- _Work instructions_:
Retype, without pictures, the line holding "POT1 pin SIG: RX -> A0" and each line below it through the final line.

- _Data for this task_:
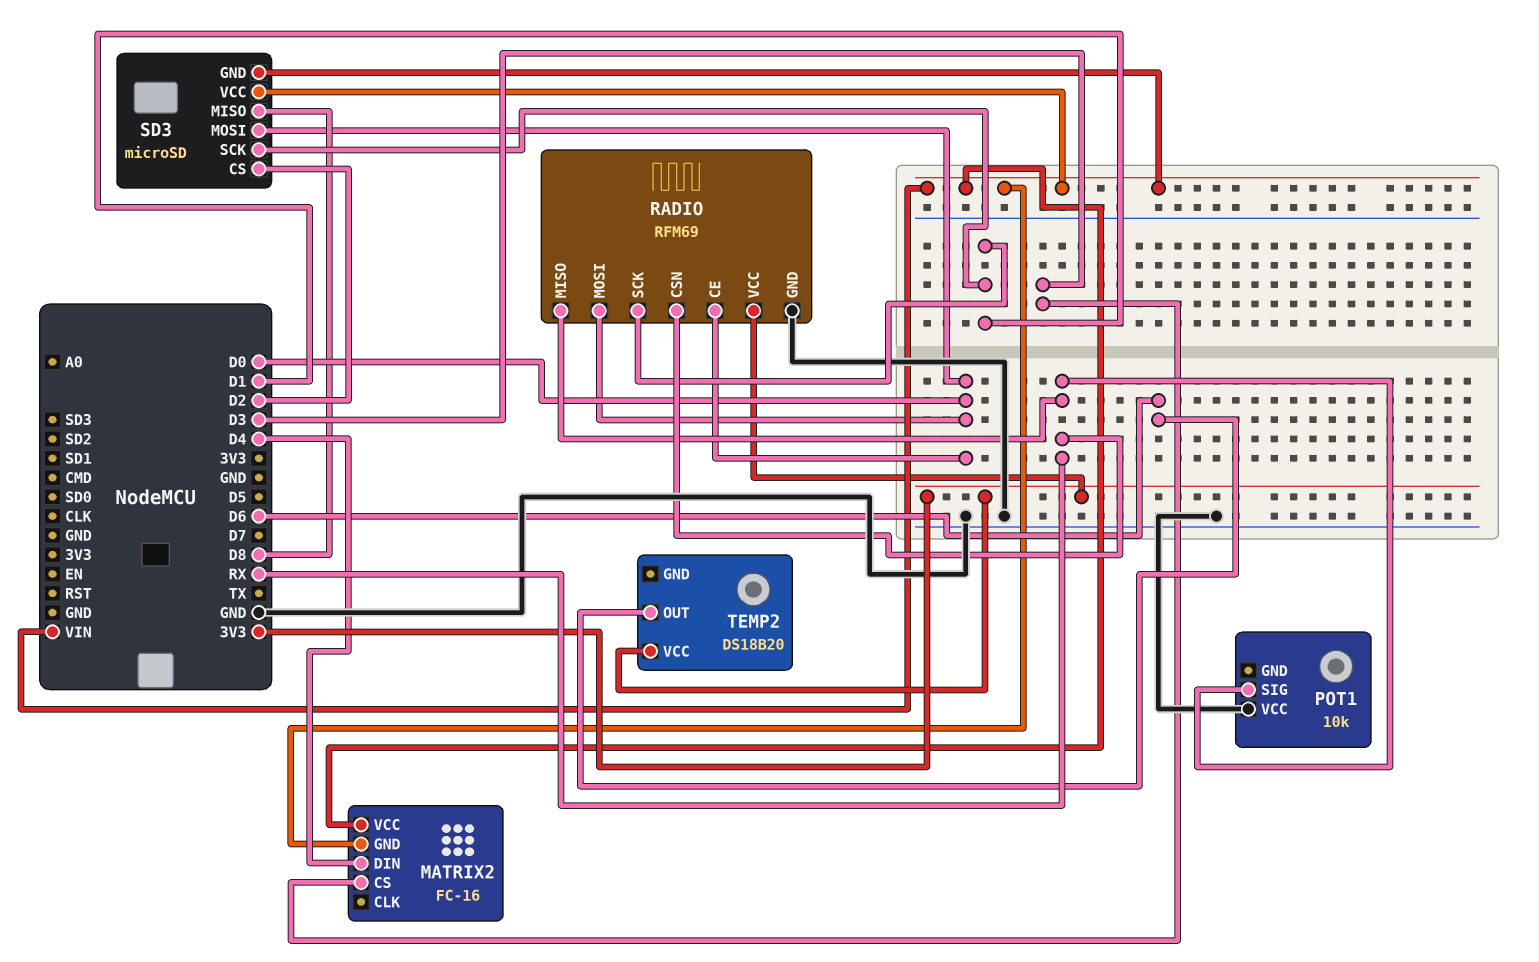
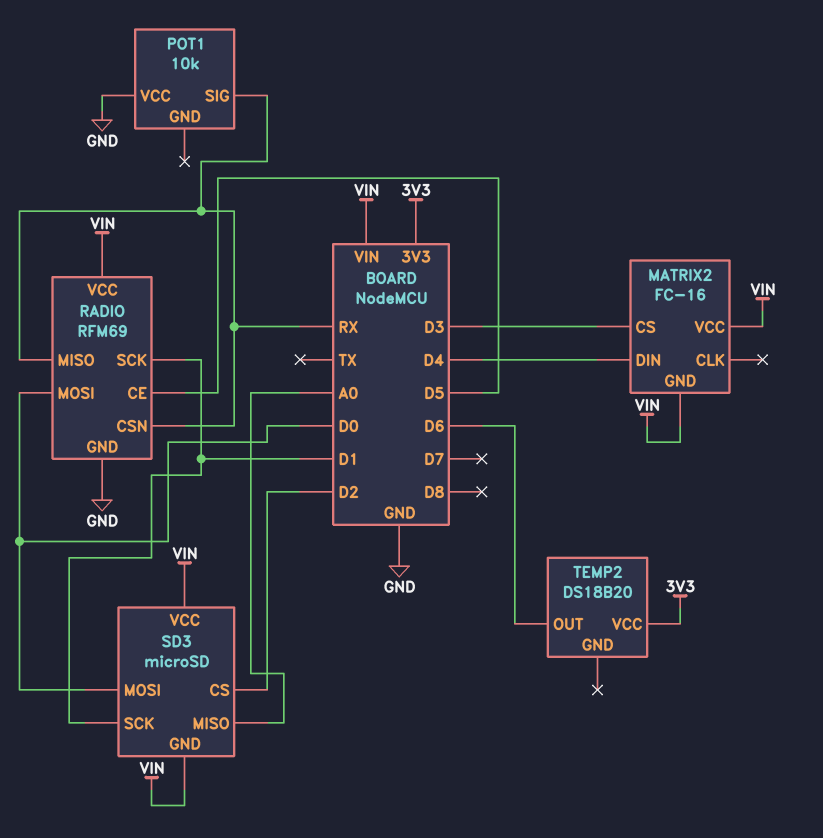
RADIO pin CE: D0 -> D5
RADIO pin VCC: 3V3 -> VIN
SD3 pin MISO: D8 -> A0

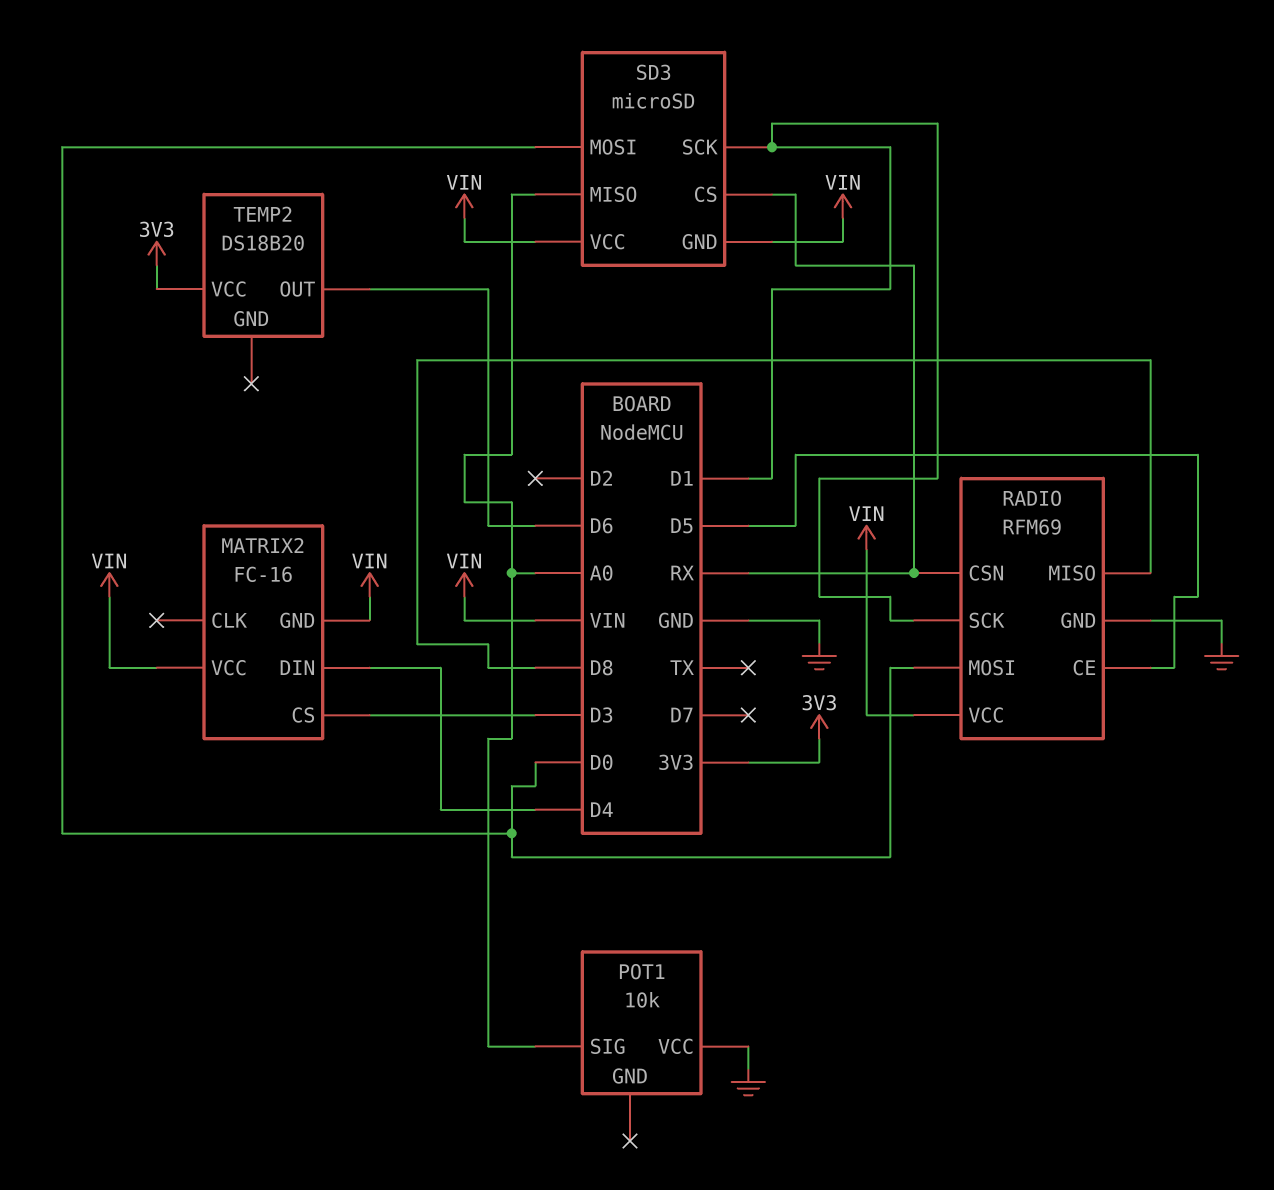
POT1 pin SIG: RX -> A0
RADIO pin MISO: RX -> D8
SD3 pin CS: D2 -> RX

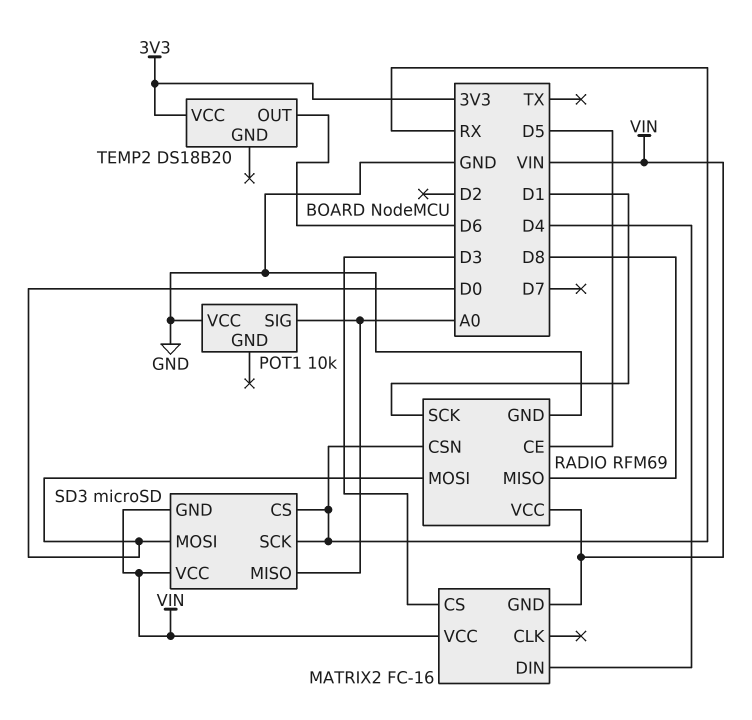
SD3 pin SCK: D1 -> RX

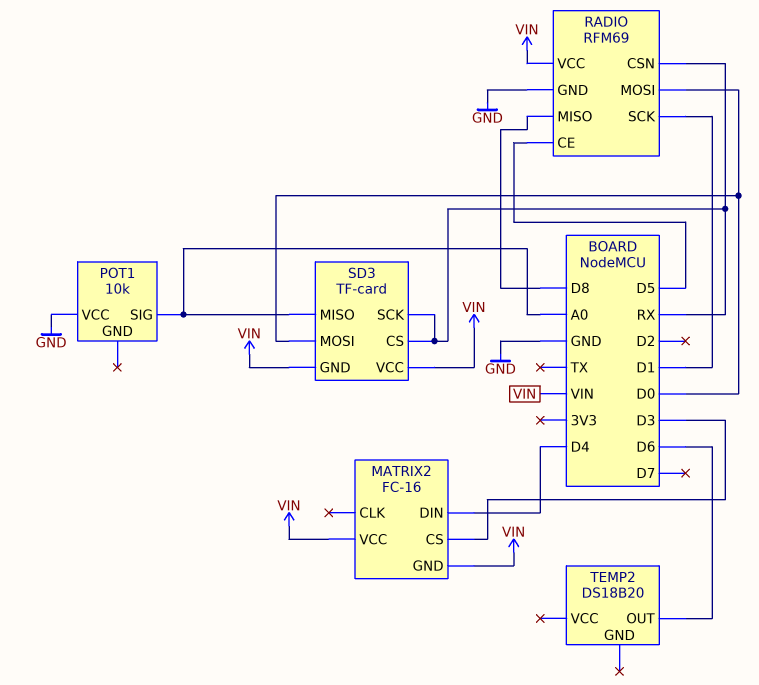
SD3: microSD -> TF-card
TEMP2 pin VCC: 3V3 -> none

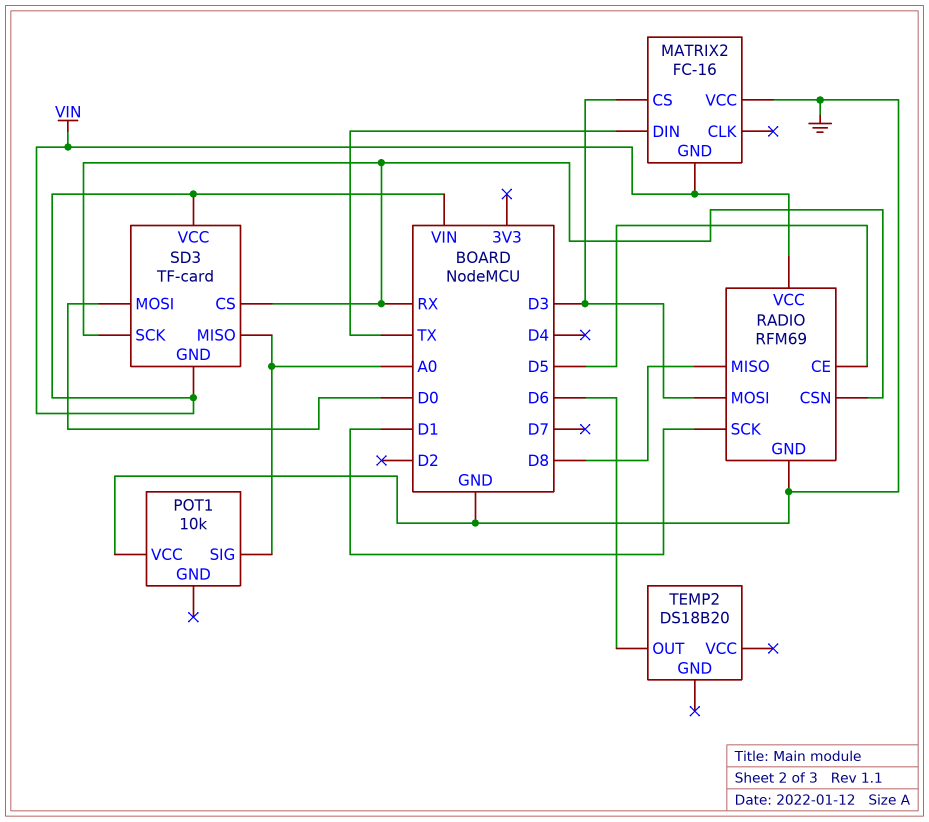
MATRIX2 pin DIN: D4 -> TX
MATRIX2 pin VCC: VIN -> GND
RADIO pin MOSI: D0 -> D3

- _Response_:
POT1 pin SIG: RX -> A0
RADIO pin MISO: RX -> D8
SD3 pin CS: D2 -> RX

SD3 pin SCK: D1 -> RX

SD3: microSD -> TF-card
TEMP2 pin VCC: 3V3 -> none

MATRIX2 pin DIN: D4 -> TX
MATRIX2 pin VCC: VIN -> GND
RADIO pin MOSI: D0 -> D3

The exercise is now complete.